- **Stated problem**: Arrange the lines of the listing as a JSON list of strings, one string per line, leaving out blank lines. Start with the line containing "teetering [418, 253]" and continue through the line containing "Section (235, 178)", including both of those lines.

- **Raw records**:
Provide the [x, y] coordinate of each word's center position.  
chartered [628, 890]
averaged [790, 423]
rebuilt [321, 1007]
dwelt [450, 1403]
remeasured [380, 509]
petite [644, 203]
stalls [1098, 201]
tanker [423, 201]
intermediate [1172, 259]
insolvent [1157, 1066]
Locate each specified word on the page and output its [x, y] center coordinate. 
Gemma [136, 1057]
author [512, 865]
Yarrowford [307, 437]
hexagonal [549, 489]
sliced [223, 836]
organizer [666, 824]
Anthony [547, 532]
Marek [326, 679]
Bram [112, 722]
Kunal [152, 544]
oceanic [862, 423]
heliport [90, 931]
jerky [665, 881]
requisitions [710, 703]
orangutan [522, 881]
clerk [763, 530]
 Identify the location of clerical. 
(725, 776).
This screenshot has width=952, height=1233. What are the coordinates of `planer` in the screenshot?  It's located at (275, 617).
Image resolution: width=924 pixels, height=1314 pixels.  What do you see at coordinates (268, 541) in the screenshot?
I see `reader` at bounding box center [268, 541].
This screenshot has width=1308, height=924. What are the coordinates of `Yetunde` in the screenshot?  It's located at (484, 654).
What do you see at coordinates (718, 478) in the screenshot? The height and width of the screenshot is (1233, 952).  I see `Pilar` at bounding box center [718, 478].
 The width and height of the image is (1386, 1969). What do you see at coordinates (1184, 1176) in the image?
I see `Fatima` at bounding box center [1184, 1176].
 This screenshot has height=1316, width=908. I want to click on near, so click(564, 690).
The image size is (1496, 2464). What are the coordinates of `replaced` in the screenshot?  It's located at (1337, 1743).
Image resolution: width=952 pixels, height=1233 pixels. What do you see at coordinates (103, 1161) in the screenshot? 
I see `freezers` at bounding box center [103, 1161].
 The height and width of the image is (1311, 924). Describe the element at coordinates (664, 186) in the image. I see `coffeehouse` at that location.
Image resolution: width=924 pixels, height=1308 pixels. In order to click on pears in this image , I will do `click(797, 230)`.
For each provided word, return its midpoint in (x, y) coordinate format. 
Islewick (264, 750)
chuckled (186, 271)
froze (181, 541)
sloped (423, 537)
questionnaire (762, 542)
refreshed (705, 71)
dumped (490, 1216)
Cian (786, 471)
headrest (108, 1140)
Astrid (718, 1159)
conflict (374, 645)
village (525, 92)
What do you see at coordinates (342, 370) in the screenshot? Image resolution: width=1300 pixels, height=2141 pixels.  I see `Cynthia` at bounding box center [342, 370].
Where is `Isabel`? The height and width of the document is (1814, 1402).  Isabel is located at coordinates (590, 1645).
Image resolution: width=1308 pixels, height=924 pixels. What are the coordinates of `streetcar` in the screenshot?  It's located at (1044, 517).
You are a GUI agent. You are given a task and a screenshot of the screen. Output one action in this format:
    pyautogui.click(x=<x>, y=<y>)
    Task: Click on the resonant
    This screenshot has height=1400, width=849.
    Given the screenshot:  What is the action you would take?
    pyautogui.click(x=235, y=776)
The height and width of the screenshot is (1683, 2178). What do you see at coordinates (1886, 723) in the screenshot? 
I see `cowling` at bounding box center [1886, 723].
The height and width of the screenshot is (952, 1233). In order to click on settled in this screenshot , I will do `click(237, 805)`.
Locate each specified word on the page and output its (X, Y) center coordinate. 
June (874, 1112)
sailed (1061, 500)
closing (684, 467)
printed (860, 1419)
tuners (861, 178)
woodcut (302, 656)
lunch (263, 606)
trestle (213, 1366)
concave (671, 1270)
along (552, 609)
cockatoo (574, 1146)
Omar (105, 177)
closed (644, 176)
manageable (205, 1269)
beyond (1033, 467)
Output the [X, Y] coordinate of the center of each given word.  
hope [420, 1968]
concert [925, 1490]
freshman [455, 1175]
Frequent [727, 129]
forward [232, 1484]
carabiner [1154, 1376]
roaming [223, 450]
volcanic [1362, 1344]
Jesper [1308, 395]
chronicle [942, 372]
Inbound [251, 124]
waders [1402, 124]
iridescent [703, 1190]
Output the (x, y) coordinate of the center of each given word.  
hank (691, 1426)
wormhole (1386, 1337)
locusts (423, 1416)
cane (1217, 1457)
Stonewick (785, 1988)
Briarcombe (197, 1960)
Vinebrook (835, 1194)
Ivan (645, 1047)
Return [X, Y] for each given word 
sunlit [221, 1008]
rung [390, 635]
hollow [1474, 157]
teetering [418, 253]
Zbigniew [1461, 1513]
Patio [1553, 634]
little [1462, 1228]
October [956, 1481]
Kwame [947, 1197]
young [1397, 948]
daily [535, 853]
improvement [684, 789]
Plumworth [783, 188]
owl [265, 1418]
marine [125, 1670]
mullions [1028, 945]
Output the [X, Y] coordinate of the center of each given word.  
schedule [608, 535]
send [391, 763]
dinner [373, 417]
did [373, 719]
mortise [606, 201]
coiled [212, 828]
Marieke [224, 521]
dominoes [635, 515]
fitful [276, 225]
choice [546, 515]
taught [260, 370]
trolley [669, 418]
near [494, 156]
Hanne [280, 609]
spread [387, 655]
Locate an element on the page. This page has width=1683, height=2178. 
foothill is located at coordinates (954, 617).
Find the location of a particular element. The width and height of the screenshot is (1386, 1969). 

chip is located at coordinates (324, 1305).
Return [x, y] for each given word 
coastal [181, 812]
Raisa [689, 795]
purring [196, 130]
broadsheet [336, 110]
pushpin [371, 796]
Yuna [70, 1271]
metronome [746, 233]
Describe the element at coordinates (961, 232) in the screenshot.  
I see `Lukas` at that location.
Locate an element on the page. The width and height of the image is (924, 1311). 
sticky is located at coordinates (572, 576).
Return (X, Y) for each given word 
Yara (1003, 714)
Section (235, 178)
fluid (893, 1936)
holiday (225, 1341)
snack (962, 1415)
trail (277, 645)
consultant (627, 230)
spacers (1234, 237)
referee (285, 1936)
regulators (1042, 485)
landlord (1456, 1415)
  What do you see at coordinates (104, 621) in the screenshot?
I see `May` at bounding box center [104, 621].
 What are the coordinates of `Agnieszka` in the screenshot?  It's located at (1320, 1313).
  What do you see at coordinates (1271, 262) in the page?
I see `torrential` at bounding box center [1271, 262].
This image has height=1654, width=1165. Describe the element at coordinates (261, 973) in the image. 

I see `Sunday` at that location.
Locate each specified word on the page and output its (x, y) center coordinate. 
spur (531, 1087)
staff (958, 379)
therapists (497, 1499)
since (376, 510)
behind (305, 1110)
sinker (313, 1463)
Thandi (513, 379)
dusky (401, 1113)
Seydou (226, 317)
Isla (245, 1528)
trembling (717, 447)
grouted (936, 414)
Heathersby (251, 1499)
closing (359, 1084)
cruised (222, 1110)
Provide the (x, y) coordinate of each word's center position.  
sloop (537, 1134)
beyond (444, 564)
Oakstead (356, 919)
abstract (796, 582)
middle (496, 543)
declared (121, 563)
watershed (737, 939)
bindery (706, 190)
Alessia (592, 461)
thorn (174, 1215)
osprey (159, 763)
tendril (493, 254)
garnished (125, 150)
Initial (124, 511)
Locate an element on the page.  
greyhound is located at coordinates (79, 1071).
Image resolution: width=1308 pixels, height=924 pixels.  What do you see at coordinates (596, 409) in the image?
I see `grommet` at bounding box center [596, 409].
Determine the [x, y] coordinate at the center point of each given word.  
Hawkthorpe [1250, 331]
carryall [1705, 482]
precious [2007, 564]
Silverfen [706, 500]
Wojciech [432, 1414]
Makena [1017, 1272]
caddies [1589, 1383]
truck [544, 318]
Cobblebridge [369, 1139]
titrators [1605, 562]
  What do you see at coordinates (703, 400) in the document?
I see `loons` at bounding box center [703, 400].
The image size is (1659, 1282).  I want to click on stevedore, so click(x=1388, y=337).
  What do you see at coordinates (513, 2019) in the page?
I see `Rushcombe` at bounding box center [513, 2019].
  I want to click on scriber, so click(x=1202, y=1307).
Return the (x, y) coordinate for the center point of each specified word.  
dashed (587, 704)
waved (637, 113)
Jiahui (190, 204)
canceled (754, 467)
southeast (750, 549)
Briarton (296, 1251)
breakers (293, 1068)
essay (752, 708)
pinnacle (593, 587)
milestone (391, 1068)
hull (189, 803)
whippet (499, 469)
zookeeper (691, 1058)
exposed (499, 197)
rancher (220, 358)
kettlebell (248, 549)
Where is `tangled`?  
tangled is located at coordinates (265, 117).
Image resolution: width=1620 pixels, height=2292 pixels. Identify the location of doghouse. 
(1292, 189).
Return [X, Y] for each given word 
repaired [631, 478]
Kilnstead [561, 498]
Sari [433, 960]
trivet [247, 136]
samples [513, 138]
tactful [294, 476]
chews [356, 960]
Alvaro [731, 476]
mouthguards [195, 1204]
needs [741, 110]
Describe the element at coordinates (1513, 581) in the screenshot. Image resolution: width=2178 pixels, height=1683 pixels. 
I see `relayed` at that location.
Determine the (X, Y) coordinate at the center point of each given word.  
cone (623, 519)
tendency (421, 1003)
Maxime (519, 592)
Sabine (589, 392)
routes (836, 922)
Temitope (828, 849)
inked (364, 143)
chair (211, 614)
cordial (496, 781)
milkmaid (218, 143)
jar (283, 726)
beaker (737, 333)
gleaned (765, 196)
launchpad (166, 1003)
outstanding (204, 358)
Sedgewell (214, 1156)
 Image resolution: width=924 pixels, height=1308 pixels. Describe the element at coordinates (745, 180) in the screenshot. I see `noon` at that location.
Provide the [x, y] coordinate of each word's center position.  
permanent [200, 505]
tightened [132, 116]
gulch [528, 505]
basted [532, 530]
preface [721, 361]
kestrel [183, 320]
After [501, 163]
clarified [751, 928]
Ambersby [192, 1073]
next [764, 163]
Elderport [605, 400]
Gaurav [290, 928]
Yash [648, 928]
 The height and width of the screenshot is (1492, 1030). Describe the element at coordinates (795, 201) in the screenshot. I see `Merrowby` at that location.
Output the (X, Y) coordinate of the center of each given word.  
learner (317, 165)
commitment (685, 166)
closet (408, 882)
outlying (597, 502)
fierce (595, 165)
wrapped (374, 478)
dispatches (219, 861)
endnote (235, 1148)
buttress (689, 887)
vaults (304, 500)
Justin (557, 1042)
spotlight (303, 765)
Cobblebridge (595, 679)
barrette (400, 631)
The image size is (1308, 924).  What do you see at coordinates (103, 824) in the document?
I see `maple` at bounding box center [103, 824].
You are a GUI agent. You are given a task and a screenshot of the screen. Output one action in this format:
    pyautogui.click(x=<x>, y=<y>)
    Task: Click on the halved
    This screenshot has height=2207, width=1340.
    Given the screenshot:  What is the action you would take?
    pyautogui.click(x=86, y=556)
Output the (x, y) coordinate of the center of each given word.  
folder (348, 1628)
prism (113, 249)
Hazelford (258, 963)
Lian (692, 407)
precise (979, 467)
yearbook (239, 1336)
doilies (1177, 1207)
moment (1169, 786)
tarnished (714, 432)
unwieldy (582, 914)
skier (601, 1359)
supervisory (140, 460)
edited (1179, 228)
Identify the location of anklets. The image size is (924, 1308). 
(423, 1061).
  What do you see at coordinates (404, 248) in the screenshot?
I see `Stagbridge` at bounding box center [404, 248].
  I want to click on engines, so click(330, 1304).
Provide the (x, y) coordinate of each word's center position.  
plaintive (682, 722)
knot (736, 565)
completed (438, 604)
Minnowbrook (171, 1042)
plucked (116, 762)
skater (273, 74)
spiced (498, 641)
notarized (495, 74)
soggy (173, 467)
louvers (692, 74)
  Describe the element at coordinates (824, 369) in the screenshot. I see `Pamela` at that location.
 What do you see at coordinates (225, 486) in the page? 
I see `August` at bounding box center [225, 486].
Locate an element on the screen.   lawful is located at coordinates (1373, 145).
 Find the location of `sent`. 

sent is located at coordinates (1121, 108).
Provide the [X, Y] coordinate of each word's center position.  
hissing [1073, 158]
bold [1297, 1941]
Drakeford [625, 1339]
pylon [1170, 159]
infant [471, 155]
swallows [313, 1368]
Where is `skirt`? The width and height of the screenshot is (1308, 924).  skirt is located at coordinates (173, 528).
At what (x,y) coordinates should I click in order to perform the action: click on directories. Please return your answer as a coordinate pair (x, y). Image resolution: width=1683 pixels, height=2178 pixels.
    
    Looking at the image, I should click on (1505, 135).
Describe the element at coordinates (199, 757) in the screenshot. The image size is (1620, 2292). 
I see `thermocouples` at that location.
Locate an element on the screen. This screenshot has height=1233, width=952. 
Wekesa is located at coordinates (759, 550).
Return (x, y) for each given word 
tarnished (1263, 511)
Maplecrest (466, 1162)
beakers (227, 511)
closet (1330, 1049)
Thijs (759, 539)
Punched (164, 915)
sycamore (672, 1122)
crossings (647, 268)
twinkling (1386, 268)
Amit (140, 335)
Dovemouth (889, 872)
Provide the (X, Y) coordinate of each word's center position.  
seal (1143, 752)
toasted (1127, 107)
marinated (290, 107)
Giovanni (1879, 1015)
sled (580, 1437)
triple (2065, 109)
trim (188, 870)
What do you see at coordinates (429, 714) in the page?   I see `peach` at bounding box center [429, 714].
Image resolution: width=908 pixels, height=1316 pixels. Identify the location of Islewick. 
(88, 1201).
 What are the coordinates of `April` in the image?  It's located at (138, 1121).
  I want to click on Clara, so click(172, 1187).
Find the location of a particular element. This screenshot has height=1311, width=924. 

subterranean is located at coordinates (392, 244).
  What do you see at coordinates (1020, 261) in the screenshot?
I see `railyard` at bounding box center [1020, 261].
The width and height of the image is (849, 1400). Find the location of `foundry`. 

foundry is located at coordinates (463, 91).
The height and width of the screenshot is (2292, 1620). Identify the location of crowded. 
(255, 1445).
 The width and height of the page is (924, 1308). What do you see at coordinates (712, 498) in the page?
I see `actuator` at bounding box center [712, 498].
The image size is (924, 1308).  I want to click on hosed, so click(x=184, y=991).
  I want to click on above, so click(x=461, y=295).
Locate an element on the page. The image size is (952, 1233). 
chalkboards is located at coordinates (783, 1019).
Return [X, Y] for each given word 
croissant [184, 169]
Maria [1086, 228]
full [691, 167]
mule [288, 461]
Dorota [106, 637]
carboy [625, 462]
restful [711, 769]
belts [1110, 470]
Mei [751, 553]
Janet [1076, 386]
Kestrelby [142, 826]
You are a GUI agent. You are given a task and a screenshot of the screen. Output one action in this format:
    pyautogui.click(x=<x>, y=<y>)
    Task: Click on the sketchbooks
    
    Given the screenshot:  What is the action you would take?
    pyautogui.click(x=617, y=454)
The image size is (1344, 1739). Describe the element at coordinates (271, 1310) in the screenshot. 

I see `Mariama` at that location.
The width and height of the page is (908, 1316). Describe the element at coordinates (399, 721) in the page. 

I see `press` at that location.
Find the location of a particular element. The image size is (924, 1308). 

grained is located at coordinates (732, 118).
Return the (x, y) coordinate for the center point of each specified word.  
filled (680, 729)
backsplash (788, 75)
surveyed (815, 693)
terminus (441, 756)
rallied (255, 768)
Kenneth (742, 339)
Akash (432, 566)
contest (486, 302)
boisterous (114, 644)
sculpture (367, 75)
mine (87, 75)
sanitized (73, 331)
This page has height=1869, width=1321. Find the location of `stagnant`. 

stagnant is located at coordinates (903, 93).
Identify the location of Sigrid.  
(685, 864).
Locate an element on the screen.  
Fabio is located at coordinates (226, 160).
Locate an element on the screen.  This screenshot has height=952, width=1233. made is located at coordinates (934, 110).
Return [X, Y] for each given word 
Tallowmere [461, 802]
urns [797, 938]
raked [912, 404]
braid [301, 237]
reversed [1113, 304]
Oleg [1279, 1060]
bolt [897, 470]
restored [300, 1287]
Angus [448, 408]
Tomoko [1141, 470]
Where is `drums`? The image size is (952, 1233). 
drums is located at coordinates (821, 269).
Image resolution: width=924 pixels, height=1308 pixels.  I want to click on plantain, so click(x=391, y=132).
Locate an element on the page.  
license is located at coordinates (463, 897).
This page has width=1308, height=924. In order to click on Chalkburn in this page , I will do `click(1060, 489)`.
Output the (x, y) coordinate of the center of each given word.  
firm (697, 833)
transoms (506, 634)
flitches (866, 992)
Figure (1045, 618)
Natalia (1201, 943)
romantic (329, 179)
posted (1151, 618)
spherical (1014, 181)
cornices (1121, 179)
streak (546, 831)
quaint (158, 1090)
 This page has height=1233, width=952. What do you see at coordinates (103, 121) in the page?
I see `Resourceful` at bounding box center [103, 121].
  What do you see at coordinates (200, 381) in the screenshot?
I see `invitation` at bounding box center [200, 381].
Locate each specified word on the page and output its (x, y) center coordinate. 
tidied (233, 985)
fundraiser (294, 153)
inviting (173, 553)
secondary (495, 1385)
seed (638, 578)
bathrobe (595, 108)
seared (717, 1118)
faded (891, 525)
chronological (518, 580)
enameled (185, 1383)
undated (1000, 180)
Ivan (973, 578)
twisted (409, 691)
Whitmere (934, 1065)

- **Task solution**:
[
  "teetering [418, 253]",
  "Zbigniew [1461, 1513]",
  "Patio [1553, 634]",
  "little [1462, 1228]",
  "October [956, 1481]",
  "Kwame [947, 1197]",
  "young [1397, 948]",
  "daily [535, 853]",
  "improvement [684, 789]",
  "Plumworth [783, 188]",
  "owl [265, 1418]",
  "marine [125, 1670]",
  "mullions [1028, 945]",
  "Output the [X, Y] coordinate of the center of each given word.  ",
  "schedule [608, 535]",
  "send [391, 763]",
  "dinner [373, 417]",
  "did [373, 719]",
  "mortise [606, 201]",
  "coiled [212, 828]",
  "Marieke [224, 521]",
  "dominoes [635, 515]",
  "fitful [276, 225]",
  "choice [546, 515]",
  "taught [260, 370]",
  "trolley [669, 418]",
  "near [494, 156]",
  "Hanne [280, 609]",
  "spread [387, 655]",
  "Locate an element on the page. This page has width=1683, height=2178. ",
  "foothill is located at coordinates (954, 617).",
  "Find the location of a particular element. The width and height of the screenshot is (1386, 1969). ",
  "chip is located at coordinates (324, 1305).",
  "Return [x, y] for each given word ",
  "coastal [181, 812]",
  "Raisa [689, 795]",
  "purring [196, 130]",
  "broadsheet [336, 110]",
  "pushpin [371, 796]",
  "Yuna [70, 1271]",
  "metronome [746, 233]",
  "Describe the element at coordinates (961, 232) in the screenshot.  ",
  "I see `Lukas` at that location.",
  "Locate an element on the page. The width and height of the image is (924, 1311). ",
  "sticky is located at coordinates (572, 576).",
  "Return (X, Y) for each given word ",
  "Yara (1003, 714)",
  "Section (235, 178)"
]